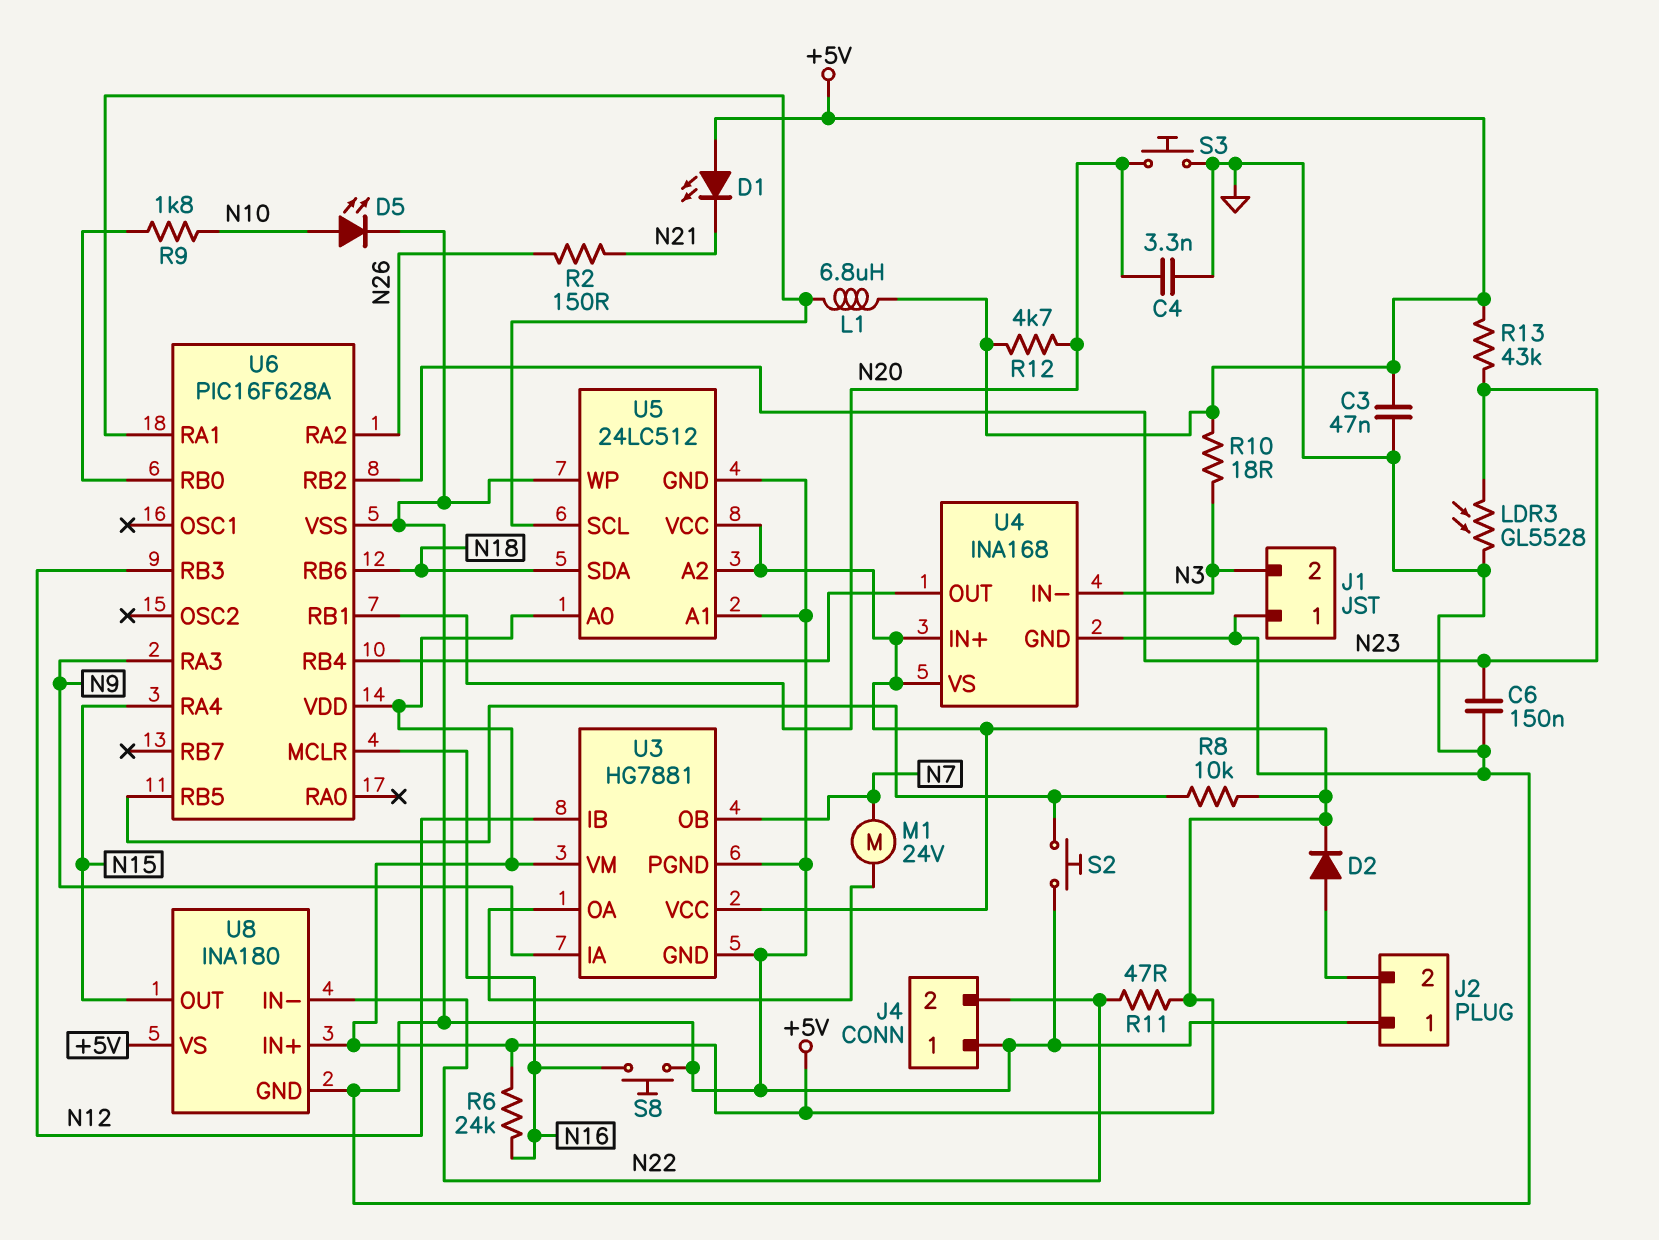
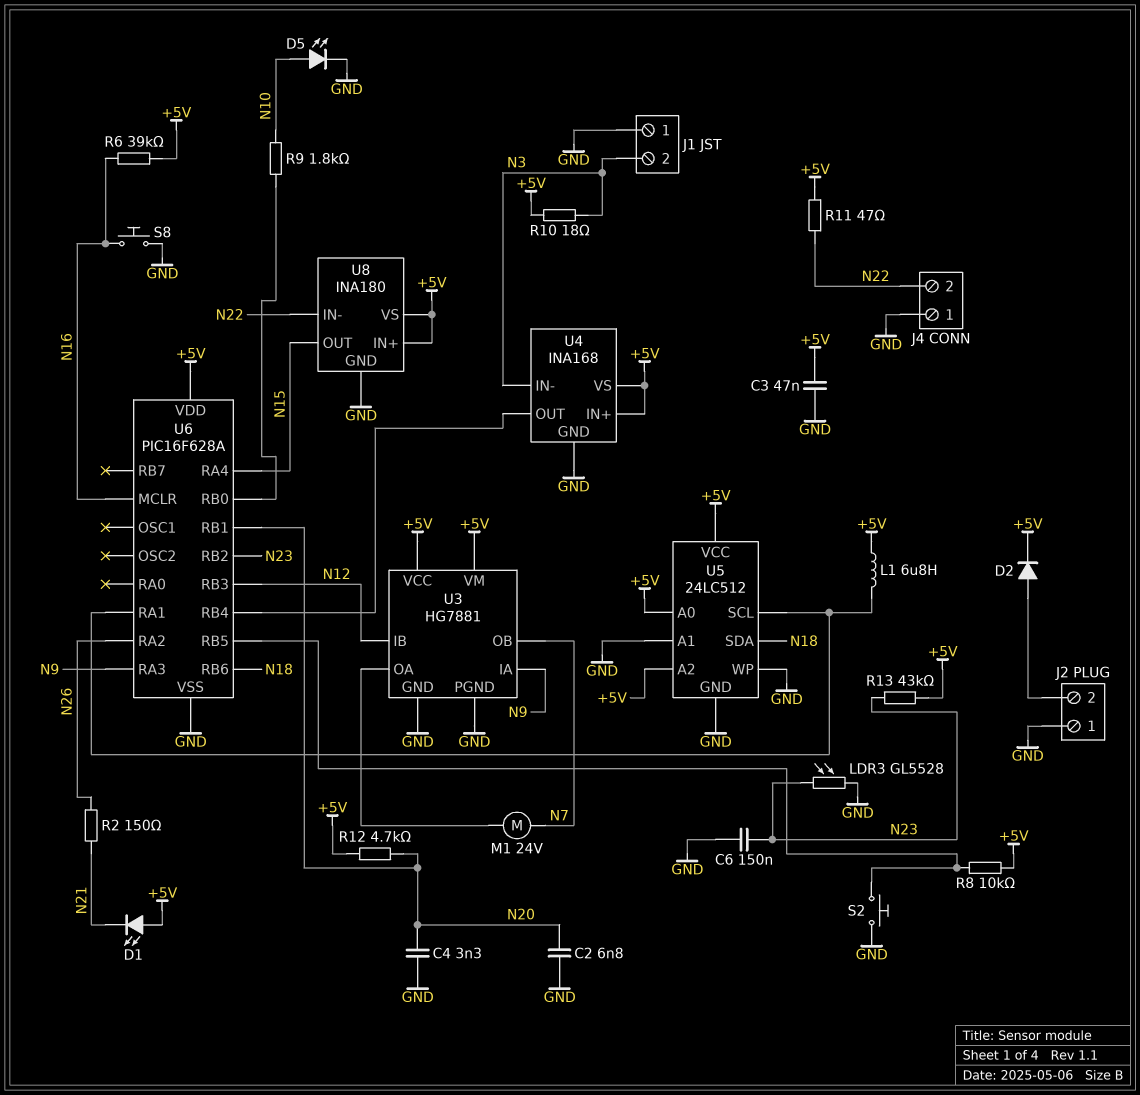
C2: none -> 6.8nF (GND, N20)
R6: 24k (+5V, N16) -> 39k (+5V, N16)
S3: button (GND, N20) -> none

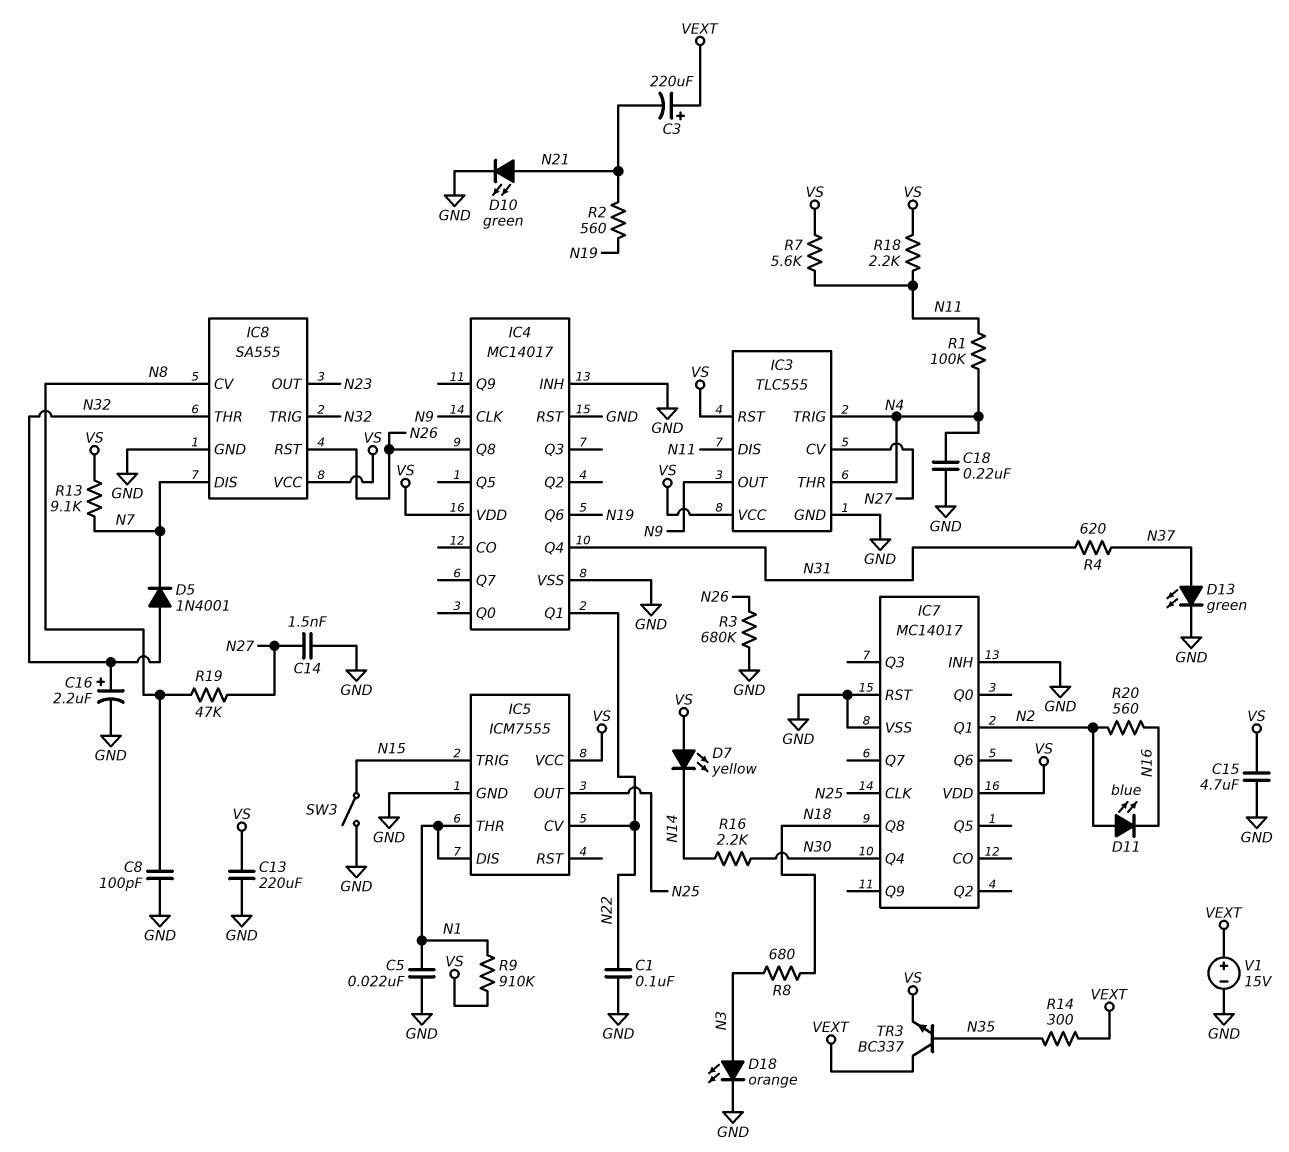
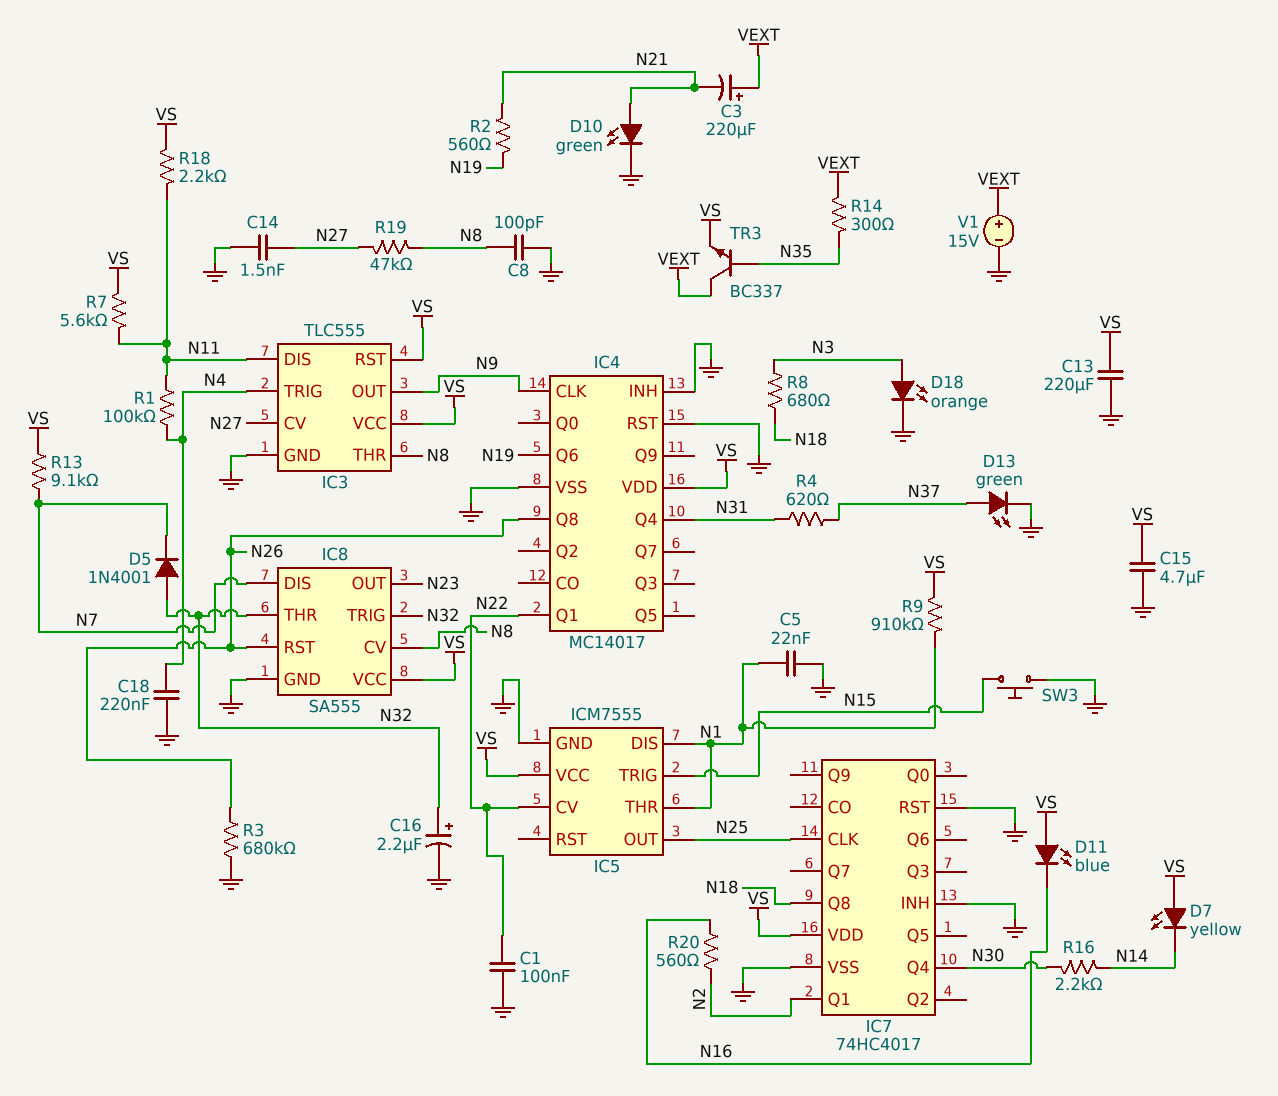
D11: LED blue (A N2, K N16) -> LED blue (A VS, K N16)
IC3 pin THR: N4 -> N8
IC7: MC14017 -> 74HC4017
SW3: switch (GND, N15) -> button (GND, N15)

※

TASK TO COMPLETE.
Would you write out an exact copy of the entries above, with no images?

ANSWER TO THIS TASK.
C2: none -> 6.8nF (GND, N20)
R6: 24k (+5V, N16) -> 39k (+5V, N16)
S3: button (GND, N20) -> none

D11: LED blue (A N2, K N16) -> LED blue (A VS, K N16)
IC3 pin THR: N4 -> N8
IC7: MC14017 -> 74HC4017
SW3: switch (GND, N15) -> button (GND, N15)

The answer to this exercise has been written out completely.